### Your assignment
Within the material below, transcribe exactly the lines from the one holding "none -> white brick D3:E4 level 4" through the one holding "cyan brick H1", keeping both ends and skipping the rest.
[Start of section]
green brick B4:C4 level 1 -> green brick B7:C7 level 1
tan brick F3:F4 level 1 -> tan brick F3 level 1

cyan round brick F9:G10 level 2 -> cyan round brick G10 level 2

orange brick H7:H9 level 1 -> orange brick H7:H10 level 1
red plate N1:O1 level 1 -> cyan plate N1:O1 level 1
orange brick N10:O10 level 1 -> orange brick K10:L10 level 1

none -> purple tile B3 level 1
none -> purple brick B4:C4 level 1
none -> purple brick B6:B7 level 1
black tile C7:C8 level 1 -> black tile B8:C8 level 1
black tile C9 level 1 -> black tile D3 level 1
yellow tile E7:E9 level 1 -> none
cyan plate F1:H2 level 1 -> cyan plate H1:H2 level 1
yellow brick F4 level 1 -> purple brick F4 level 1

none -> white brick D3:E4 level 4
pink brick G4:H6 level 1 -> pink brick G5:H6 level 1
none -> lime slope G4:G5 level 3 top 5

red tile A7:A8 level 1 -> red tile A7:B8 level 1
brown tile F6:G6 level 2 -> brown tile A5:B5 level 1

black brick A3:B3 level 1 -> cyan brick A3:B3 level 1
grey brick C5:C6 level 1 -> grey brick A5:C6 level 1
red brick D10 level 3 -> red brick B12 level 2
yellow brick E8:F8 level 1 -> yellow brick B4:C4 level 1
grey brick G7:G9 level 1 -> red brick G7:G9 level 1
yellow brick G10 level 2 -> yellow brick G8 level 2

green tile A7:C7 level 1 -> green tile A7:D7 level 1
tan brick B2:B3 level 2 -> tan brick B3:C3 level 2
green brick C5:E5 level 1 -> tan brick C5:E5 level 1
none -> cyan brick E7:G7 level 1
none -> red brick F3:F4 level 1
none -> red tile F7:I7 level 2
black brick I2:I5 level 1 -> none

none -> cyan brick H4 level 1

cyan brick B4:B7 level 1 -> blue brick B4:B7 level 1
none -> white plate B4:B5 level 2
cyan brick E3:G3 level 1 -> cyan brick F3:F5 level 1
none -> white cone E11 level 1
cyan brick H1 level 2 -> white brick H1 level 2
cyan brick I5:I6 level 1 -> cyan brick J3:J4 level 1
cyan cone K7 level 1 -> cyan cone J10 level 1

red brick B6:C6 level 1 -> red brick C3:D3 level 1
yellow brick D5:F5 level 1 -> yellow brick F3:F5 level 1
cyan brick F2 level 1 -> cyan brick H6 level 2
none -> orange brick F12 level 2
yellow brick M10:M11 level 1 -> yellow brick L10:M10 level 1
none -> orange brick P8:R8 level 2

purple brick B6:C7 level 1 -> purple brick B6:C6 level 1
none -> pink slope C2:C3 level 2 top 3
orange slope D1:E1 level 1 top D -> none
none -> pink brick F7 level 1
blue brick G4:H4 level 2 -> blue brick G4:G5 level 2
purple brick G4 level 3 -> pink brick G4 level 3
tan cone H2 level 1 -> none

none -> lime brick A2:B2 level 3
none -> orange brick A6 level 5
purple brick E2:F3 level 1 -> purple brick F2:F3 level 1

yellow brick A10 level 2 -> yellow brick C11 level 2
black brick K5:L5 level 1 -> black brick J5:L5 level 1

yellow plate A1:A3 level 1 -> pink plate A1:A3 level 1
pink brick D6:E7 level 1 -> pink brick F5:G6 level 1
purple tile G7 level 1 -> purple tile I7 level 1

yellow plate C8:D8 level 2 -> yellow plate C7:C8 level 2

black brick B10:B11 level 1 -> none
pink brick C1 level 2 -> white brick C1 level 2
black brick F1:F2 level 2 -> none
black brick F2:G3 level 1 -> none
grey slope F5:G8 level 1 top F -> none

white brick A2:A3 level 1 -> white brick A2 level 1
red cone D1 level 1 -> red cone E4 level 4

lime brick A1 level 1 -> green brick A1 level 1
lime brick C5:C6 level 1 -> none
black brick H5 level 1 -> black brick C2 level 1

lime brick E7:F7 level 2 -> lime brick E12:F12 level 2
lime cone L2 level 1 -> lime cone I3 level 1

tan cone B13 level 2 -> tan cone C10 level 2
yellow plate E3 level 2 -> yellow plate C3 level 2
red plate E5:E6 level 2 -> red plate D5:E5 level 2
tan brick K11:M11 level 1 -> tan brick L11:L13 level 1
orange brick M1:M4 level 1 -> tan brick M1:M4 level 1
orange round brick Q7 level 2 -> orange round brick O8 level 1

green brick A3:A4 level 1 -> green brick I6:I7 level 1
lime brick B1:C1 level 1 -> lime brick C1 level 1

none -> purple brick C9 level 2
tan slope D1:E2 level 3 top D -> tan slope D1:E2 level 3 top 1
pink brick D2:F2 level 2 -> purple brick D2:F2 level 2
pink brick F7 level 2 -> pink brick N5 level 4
[End of section]
### Your solution
none -> white brick D3:E4 level 4
pink brick G4:H6 level 1 -> pink brick G5:H6 level 1
none -> lime slope G4:G5 level 3 top 5

red tile A7:A8 level 1 -> red tile A7:B8 level 1
brown tile F6:G6 level 2 -> brown tile A5:B5 level 1

black brick A3:B3 level 1 -> cyan brick A3:B3 level 1
grey brick C5:C6 level 1 -> grey brick A5:C6 level 1
red brick D10 level 3 -> red brick B12 level 2
yellow brick E8:F8 level 1 -> yellow brick B4:C4 level 1
grey brick G7:G9 level 1 -> red brick G7:G9 level 1
yellow brick G10 level 2 -> yellow brick G8 level 2

green tile A7:C7 level 1 -> green tile A7:D7 level 1
tan brick B2:B3 level 2 -> tan brick B3:C3 level 2
green brick C5:E5 level 1 -> tan brick C5:E5 level 1
none -> cyan brick E7:G7 level 1
none -> red brick F3:F4 level 1
none -> red tile F7:I7 level 2
black brick I2:I5 level 1 -> none

none -> cyan brick H4 level 1

cyan brick B4:B7 level 1 -> blue brick B4:B7 level 1
none -> white plate B4:B5 level 2
cyan brick E3:G3 level 1 -> cyan brick F3:F5 level 1
none -> white cone E11 level 1
cyan brick H1 level 2 -> white brick H1 level 2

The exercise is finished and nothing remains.